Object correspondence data

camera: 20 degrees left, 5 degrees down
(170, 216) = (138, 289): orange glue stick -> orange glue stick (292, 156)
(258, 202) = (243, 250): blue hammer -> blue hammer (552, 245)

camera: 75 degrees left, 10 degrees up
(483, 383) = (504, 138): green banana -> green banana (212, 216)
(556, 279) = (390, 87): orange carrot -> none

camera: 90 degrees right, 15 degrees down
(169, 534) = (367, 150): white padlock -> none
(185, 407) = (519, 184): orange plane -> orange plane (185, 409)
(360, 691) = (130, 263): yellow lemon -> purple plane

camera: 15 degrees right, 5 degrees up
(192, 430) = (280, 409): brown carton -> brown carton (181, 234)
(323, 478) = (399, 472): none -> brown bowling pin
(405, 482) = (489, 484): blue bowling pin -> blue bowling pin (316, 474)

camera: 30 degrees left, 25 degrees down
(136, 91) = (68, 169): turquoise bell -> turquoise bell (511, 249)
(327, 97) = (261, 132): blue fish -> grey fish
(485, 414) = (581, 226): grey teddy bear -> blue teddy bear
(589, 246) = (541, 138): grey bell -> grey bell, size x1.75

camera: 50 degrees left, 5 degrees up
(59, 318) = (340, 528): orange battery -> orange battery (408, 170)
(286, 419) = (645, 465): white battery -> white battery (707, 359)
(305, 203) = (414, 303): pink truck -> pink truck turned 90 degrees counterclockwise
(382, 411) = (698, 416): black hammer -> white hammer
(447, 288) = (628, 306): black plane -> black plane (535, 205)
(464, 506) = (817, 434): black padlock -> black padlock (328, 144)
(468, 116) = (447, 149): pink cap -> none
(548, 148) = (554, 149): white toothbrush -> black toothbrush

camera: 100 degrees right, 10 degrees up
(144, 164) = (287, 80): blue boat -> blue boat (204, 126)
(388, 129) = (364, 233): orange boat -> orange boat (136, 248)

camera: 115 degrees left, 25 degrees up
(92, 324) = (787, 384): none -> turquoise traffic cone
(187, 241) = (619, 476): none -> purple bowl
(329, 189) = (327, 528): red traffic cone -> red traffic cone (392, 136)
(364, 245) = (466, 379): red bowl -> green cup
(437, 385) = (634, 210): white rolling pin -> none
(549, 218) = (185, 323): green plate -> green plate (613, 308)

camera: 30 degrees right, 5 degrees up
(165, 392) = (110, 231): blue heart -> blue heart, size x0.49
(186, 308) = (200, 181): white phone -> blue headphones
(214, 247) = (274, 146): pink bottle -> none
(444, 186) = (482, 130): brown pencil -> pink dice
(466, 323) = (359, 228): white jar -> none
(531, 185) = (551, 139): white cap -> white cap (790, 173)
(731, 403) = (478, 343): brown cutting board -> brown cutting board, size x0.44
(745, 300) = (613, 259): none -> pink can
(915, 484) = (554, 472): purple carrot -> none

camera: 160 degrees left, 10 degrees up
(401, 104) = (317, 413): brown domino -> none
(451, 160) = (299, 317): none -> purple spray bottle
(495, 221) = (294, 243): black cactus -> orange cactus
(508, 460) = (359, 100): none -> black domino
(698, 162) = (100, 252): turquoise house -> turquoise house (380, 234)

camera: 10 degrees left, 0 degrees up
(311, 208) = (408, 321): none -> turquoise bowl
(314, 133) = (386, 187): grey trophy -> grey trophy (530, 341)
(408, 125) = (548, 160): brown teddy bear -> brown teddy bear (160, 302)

REQUIREMENT
What are the lines, exactly as written above, from the line with "camera: 75 degrees left, 10 degrees up" to the line with "(468, 116) = (447, 149): pink cap -> none", both included? Output only those.

RESPONSE TO THIS TASK
camera: 75 degrees left, 10 degrees up
(483, 383) = (504, 138): green banana -> green banana (212, 216)
(556, 279) = (390, 87): orange carrot -> none

camera: 90 degrees right, 15 degrees down
(169, 534) = (367, 150): white padlock -> none
(185, 407) = (519, 184): orange plane -> orange plane (185, 409)
(360, 691) = (130, 263): yellow lemon -> purple plane

camera: 15 degrees right, 5 degrees up
(192, 430) = (280, 409): brown carton -> brown carton (181, 234)
(323, 478) = (399, 472): none -> brown bowling pin
(405, 482) = (489, 484): blue bowling pin -> blue bowling pin (316, 474)

camera: 30 degrees left, 25 degrees down
(136, 91) = (68, 169): turquoise bell -> turquoise bell (511, 249)
(327, 97) = (261, 132): blue fish -> grey fish
(485, 414) = (581, 226): grey teddy bear -> blue teddy bear
(589, 246) = (541, 138): grey bell -> grey bell, size x1.75

camera: 50 degrees left, 5 degrees up
(59, 318) = (340, 528): orange battery -> orange battery (408, 170)
(286, 419) = (645, 465): white battery -> white battery (707, 359)
(305, 203) = (414, 303): pink truck -> pink truck turned 90 degrees counterclockwise
(382, 411) = (698, 416): black hammer -> white hammer
(447, 288) = (628, 306): black plane -> black plane (535, 205)
(464, 506) = (817, 434): black padlock -> black padlock (328, 144)
(468, 116) = (447, 149): pink cap -> none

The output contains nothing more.